[Stored data entries]
——
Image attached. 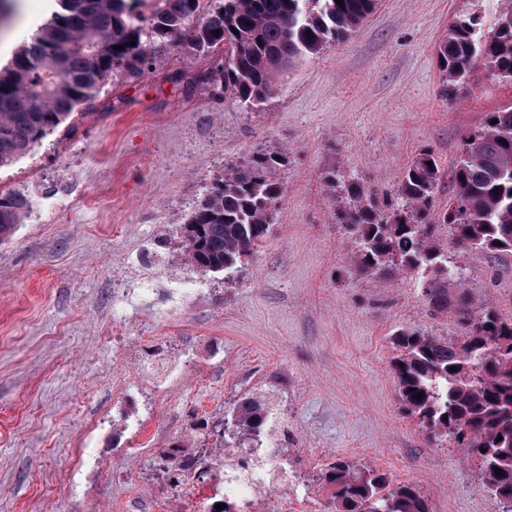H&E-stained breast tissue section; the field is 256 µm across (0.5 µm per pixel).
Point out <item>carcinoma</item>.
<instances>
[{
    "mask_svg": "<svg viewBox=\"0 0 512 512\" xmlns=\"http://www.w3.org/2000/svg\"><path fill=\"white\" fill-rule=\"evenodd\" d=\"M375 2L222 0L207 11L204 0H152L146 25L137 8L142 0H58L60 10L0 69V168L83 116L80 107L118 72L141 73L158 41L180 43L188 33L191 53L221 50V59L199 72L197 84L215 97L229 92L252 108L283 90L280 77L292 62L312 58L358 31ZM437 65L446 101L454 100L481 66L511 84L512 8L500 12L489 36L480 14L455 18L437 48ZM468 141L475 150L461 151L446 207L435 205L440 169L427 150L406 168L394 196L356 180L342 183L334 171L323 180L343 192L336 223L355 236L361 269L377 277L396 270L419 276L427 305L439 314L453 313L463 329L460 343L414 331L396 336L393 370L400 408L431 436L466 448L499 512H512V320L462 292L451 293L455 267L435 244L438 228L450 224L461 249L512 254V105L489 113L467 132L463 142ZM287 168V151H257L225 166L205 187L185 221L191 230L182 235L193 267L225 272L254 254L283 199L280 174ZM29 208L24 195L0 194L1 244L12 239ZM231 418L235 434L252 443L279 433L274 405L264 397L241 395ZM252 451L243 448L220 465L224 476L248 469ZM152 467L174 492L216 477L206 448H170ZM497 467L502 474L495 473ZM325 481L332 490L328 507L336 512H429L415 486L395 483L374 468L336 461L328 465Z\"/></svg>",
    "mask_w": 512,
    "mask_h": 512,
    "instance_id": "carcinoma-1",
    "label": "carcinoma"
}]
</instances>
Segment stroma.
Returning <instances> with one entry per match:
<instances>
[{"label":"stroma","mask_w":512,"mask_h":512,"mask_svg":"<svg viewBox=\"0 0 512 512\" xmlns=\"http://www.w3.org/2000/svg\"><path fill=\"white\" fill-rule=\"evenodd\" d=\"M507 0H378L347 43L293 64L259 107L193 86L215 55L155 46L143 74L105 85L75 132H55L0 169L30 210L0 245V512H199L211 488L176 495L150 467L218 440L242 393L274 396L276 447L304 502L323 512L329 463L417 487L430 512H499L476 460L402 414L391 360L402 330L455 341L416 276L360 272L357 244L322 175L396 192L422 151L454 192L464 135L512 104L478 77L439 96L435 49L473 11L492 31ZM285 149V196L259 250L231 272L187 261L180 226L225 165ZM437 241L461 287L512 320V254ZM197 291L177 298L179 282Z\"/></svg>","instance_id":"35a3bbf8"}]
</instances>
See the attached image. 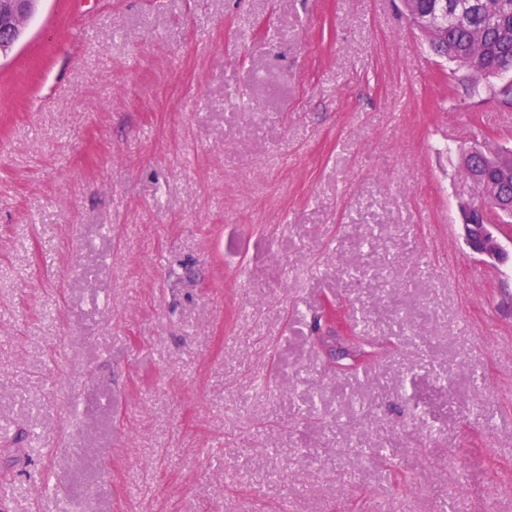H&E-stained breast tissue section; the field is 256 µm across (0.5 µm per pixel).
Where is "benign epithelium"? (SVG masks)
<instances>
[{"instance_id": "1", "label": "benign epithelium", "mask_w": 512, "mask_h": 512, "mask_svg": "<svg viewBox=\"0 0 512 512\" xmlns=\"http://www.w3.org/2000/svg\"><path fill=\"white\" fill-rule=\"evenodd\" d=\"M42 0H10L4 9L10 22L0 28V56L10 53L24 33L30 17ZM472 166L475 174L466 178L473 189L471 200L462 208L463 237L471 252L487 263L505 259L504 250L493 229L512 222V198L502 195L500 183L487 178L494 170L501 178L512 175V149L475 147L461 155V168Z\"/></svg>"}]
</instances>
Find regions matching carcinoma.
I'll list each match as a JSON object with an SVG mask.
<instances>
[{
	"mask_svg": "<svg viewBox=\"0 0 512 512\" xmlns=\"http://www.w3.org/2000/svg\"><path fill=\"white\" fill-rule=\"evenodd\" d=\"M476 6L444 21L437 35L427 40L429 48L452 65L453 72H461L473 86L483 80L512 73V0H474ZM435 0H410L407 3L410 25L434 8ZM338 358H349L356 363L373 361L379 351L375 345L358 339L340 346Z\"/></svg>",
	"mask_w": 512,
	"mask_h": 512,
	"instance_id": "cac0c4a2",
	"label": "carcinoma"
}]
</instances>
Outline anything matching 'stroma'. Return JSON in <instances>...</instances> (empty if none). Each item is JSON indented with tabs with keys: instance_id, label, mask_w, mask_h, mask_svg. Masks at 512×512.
——
_PROBLEM DESCRIPTION:_ Reproduce the records above exactly, starting with the line that contains "Find regions matching carcinoma." and ending with the last line.

_THE REPLY:_
Find regions matching carcinoma.
I'll list each match as a JSON object with an SVG mask.
<instances>
[{
	"mask_svg": "<svg viewBox=\"0 0 512 512\" xmlns=\"http://www.w3.org/2000/svg\"><path fill=\"white\" fill-rule=\"evenodd\" d=\"M476 6L444 21L437 35L427 40L429 48L452 65L453 72H461L473 86L483 80L512 73V0H474ZM435 0H410L407 3L410 25L434 8ZM338 358H349L356 363L373 361L379 351L375 345L358 339L340 346Z\"/></svg>",
	"mask_w": 512,
	"mask_h": 512,
	"instance_id": "cac0c4a2",
	"label": "carcinoma"
}]
</instances>
Outline anything matching 'stroma'. Return JSON in <instances>...</instances> (empty if none). Each item is JSON indented with tabs with keys: instance_id, label, mask_w, mask_h, mask_svg. Masks at 512×512.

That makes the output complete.